§ REQUIRED ACTION: Word for word, set down the entries below.

§ DATA FOR REVIEW:
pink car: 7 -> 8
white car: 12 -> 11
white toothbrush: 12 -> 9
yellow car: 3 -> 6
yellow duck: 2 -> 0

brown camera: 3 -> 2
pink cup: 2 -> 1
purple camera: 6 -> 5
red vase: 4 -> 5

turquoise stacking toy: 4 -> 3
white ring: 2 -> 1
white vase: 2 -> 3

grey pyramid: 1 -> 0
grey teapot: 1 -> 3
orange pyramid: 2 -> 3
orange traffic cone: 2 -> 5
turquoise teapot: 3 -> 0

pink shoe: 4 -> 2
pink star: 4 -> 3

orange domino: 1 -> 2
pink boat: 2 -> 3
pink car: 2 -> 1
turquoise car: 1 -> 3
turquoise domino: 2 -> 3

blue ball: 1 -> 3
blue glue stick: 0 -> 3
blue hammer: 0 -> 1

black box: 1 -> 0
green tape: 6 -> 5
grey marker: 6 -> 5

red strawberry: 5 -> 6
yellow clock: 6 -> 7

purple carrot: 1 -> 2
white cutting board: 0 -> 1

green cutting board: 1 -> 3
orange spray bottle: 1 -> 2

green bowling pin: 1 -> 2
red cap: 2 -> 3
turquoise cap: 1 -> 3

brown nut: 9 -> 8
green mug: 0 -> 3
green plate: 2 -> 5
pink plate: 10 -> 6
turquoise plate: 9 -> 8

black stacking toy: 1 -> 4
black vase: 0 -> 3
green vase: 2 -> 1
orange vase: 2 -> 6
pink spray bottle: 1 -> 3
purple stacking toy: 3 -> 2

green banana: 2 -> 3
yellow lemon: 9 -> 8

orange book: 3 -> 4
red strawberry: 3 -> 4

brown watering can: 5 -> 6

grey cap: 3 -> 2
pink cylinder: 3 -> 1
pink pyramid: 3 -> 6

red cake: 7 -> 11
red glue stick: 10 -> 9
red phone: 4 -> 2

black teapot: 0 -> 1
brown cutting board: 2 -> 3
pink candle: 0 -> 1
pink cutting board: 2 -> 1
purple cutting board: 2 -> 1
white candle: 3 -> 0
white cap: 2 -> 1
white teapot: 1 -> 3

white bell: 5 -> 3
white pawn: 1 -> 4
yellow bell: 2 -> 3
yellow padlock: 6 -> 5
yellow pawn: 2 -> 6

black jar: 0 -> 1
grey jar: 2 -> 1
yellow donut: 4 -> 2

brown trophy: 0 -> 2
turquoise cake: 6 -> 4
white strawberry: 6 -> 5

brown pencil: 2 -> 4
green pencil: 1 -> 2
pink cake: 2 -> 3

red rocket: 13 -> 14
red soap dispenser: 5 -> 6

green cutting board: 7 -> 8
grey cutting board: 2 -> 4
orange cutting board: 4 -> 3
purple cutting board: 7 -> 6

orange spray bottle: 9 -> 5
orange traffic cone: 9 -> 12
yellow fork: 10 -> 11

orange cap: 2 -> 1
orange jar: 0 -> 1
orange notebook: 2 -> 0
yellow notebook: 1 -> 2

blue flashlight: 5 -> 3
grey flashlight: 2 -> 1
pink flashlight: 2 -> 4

§ RESULT FOR THIS TASK:
pink car: 7 -> 8
white car: 12 -> 11
white toothbrush: 12 -> 9
yellow car: 3 -> 6
yellow duck: 2 -> 0

brown camera: 3 -> 2
pink cup: 2 -> 1
purple camera: 6 -> 5
red vase: 4 -> 5

turquoise stacking toy: 4 -> 3
white ring: 2 -> 1
white vase: 2 -> 3

grey pyramid: 1 -> 0
grey teapot: 1 -> 3
orange pyramid: 2 -> 3
orange traffic cone: 2 -> 5
turquoise teapot: 3 -> 0

pink shoe: 4 -> 2
pink star: 4 -> 3

orange domino: 1 -> 2
pink boat: 2 -> 3
pink car: 2 -> 1
turquoise car: 1 -> 3
turquoise domino: 2 -> 3

blue ball: 1 -> 3
blue glue stick: 0 -> 3
blue hammer: 0 -> 1

black box: 1 -> 0
green tape: 6 -> 5
grey marker: 6 -> 5

red strawberry: 5 -> 6
yellow clock: 6 -> 7

purple carrot: 1 -> 2
white cutting board: 0 -> 1

green cutting board: 1 -> 3
orange spray bottle: 1 -> 2

green bowling pin: 1 -> 2
red cap: 2 -> 3
turquoise cap: 1 -> 3

brown nut: 9 -> 8
green mug: 0 -> 3
green plate: 2 -> 5
pink plate: 10 -> 6
turquoise plate: 9 -> 8

black stacking toy: 1 -> 4
black vase: 0 -> 3
green vase: 2 -> 1
orange vase: 2 -> 6
pink spray bottle: 1 -> 3
purple stacking toy: 3 -> 2

green banana: 2 -> 3
yellow lemon: 9 -> 8

orange book: 3 -> 4
red strawberry: 3 -> 4

brown watering can: 5 -> 6

grey cap: 3 -> 2
pink cylinder: 3 -> 1
pink pyramid: 3 -> 6

red cake: 7 -> 11
red glue stick: 10 -> 9
red phone: 4 -> 2

black teapot: 0 -> 1
brown cutting board: 2 -> 3
pink candle: 0 -> 1
pink cutting board: 2 -> 1
purple cutting board: 2 -> 1
white candle: 3 -> 0
white cap: 2 -> 1
white teapot: 1 -> 3

white bell: 5 -> 3
white pawn: 1 -> 4
yellow bell: 2 -> 3
yellow padlock: 6 -> 5
yellow pawn: 2 -> 6

black jar: 0 -> 1
grey jar: 2 -> 1
yellow donut: 4 -> 2

brown trophy: 0 -> 2
turquoise cake: 6 -> 4
white strawberry: 6 -> 5

brown pencil: 2 -> 4
green pencil: 1 -> 2
pink cake: 2 -> 3

red rocket: 13 -> 14
red soap dispenser: 5 -> 6

green cutting board: 7 -> 8
grey cutting board: 2 -> 4
orange cutting board: 4 -> 3
purple cutting board: 7 -> 6

orange spray bottle: 9 -> 5
orange traffic cone: 9 -> 12
yellow fork: 10 -> 11

orange cap: 2 -> 1
orange jar: 0 -> 1
orange notebook: 2 -> 0
yellow notebook: 1 -> 2

blue flashlight: 5 -> 3
grey flashlight: 2 -> 1
pink flashlight: 2 -> 4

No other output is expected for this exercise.